_EXERCISE DESCRIPTION_
Output, exactly as written, the lines below starting at the line containing "BAT1: 1.5V (plus" and ending at the line containing "F1: none -> 500mA (BUF, ZOB)". Drop the pictures and keep both end lines.
- Opening Delimiter -
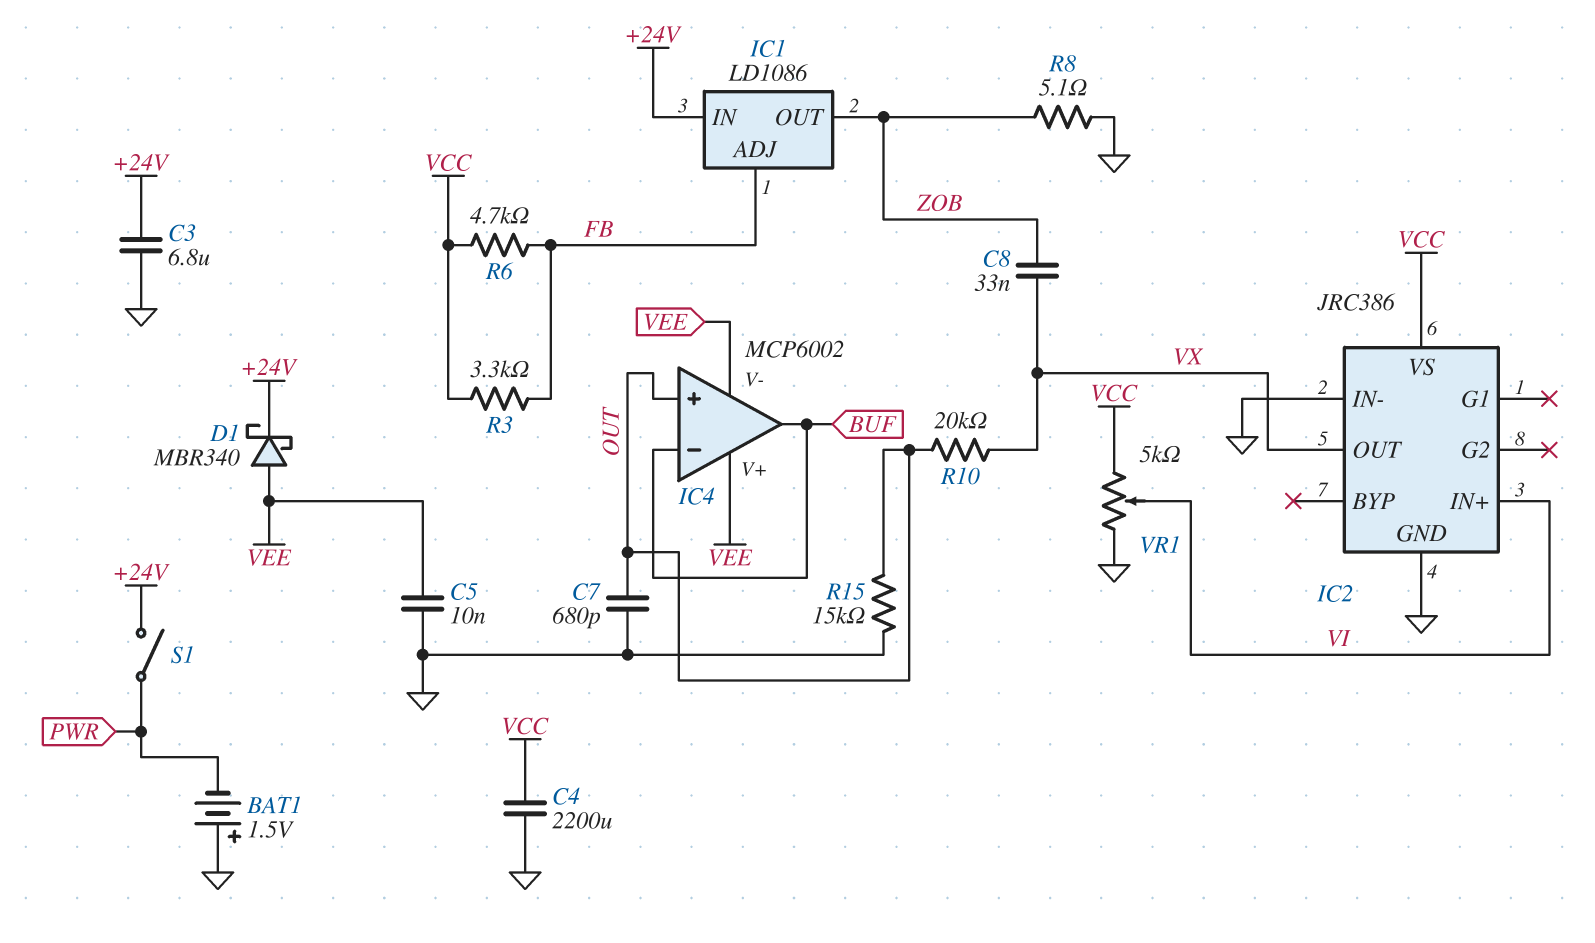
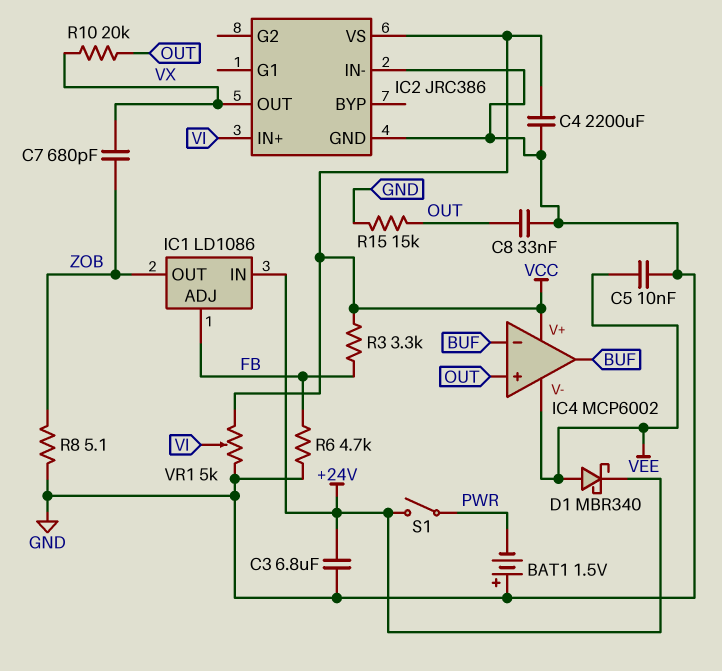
C7: 680pF (GND, OUT) -> 680pF (VX, ZOB)
C8: 33nF (VX, ZOB) -> 33nF (GND, OUT)
IC4 pin V+: VEE -> VCC
R6: 4.7k (FB, VCC) -> 4.7k (FB, GND)

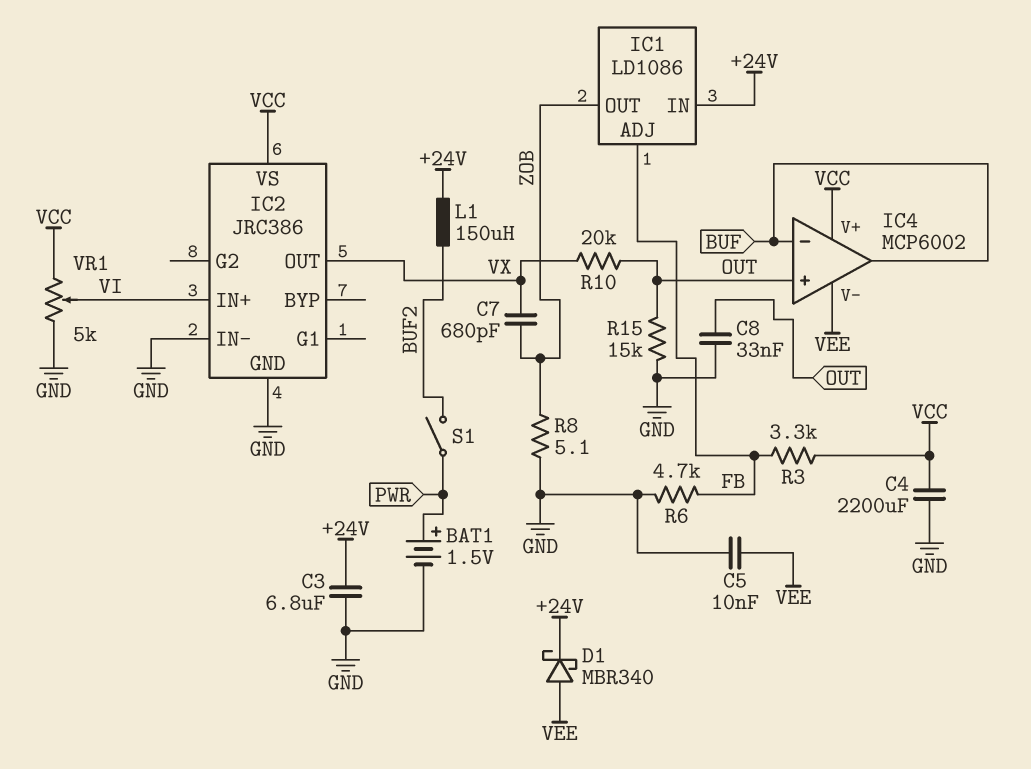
BAT1: 1.5V (plus GND, minus PWR) -> 1.5V (plus PWR, minus GND)
L1: none -> 150uH (+24V, BUF2)
S1: switch (+24V, PWR) -> switch (BUF2, PWR)

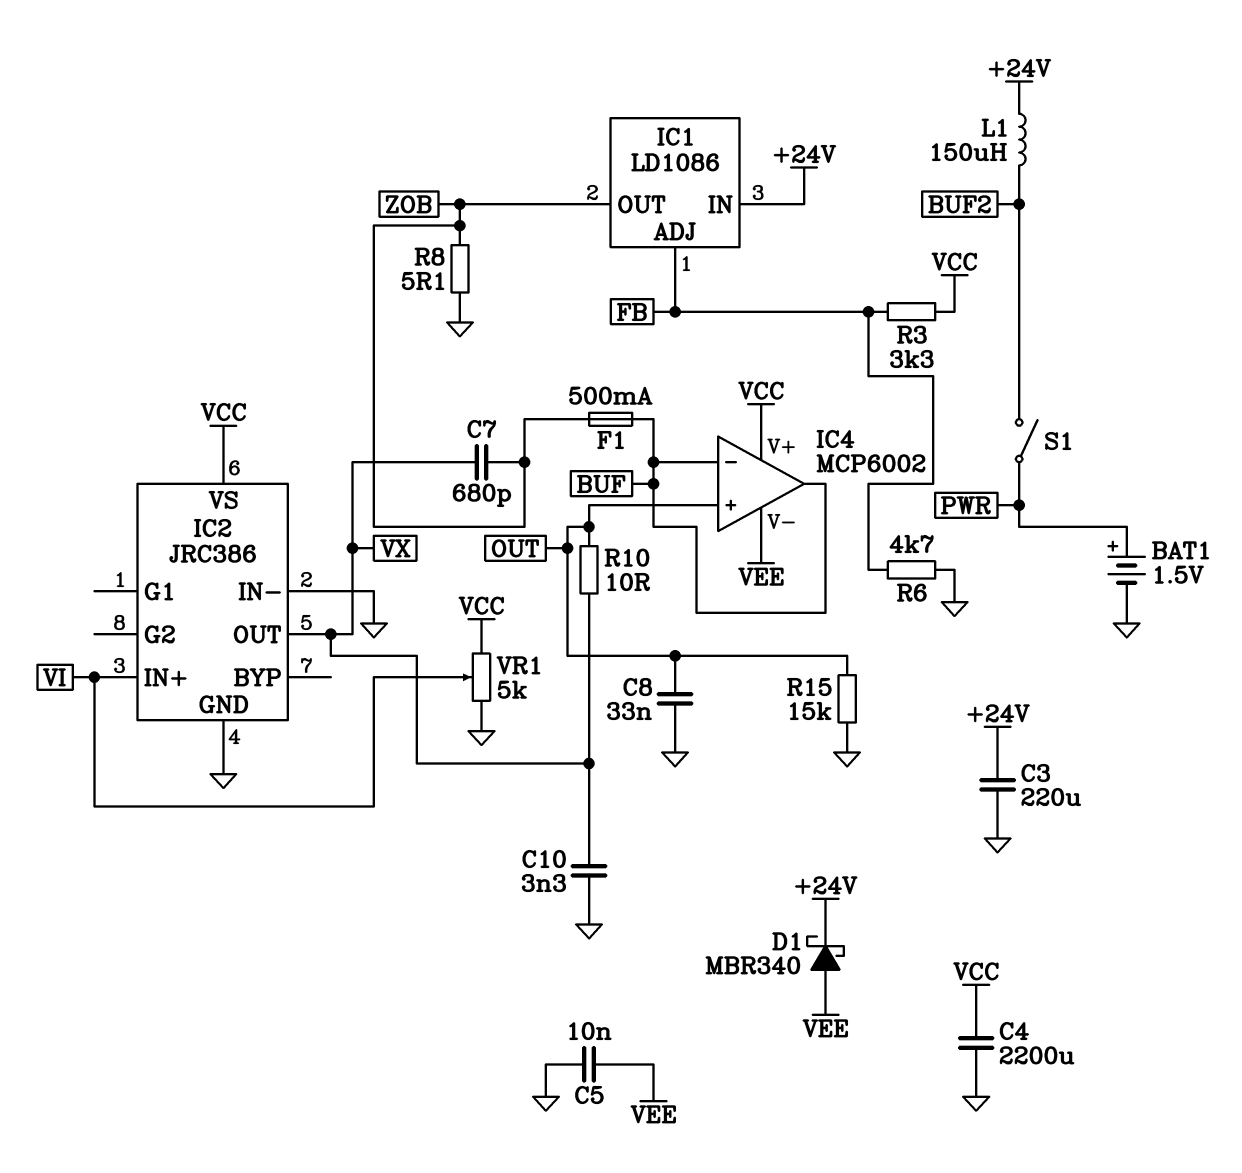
C3: 6.8uF (+24V, GND) -> 220uF (+24V, GND)
C10: none -> 3.3nF (GND, VX)
F1: none -> 500mA (BUF, ZOB)
R10: 20k (OUT, VX) -> 10 (OUT, VX)

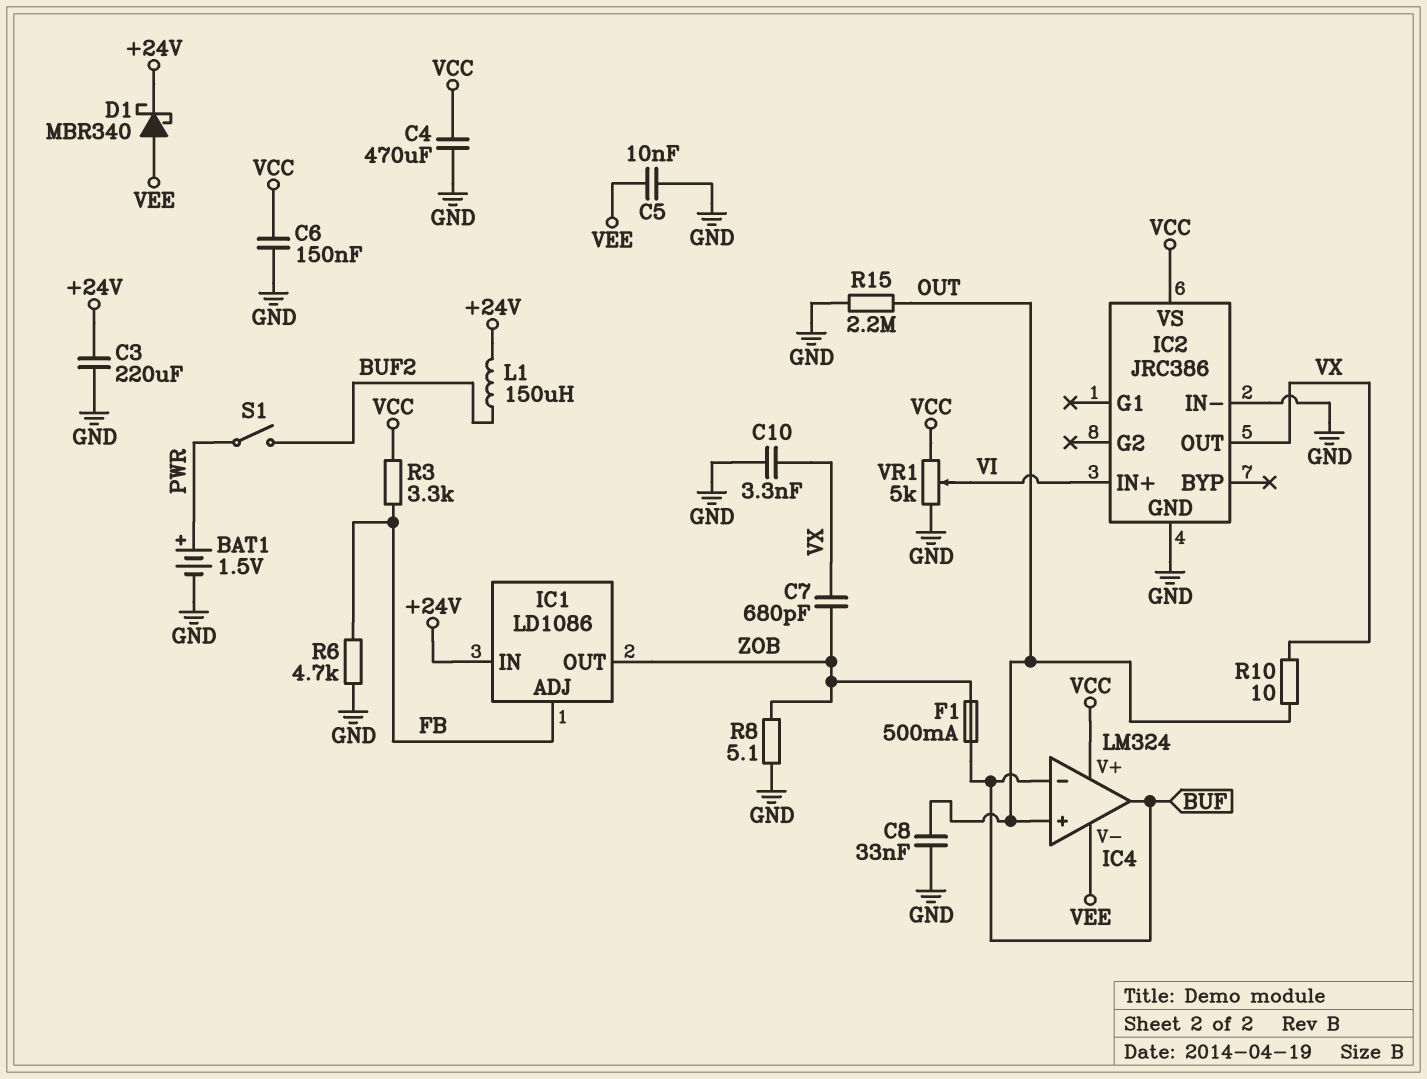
C4: 2200uF (GND, VCC) -> 470uF (GND, VCC)
C6: none -> 150nF (GND, VCC)
IC4: MCP6002 -> LM324
R15: 15k (GND, OUT) -> 2.2M (GND, OUT)

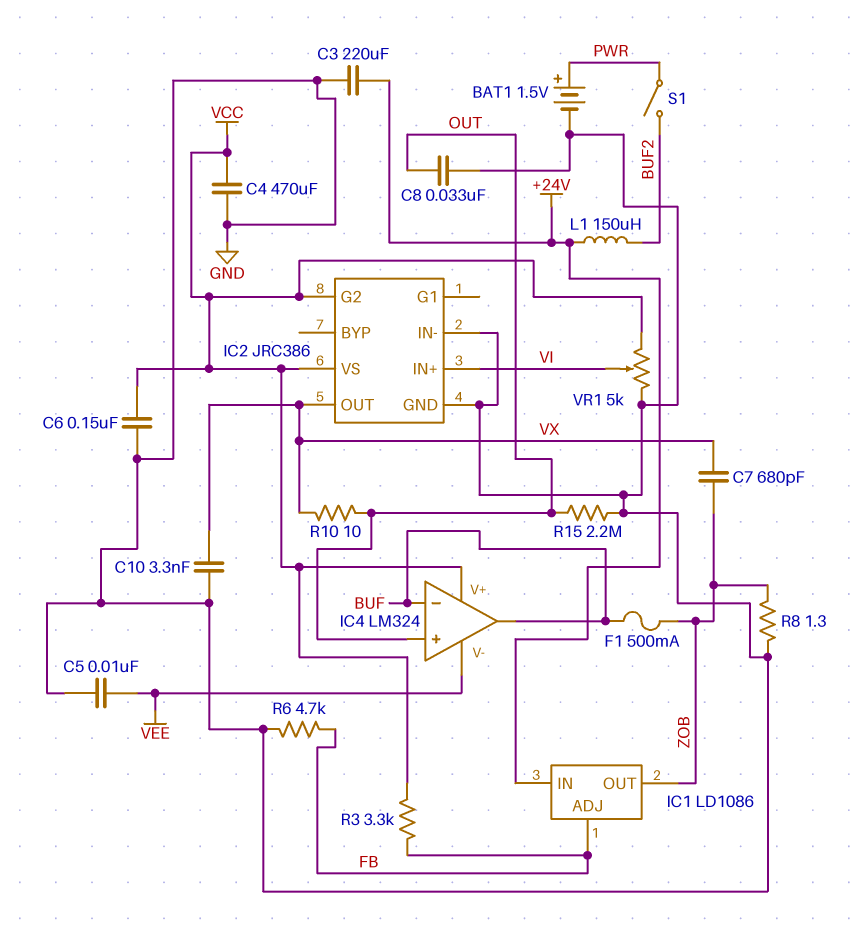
D1: schottky MBR340 (A VEE, K +24V) -> none
IC2 pin G2: none -> VCC
R8: 5.1 (GND, ZOB) -> 1.3 (GND, ZOB)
- Closing Delimiter -
_TASK RESULT_
BAT1: 1.5V (plus GND, minus PWR) -> 1.5V (plus PWR, minus GND)
L1: none -> 150uH (+24V, BUF2)
S1: switch (+24V, PWR) -> switch (BUF2, PWR)

C3: 6.8uF (+24V, GND) -> 220uF (+24V, GND)
C10: none -> 3.3nF (GND, VX)
F1: none -> 500mA (BUF, ZOB)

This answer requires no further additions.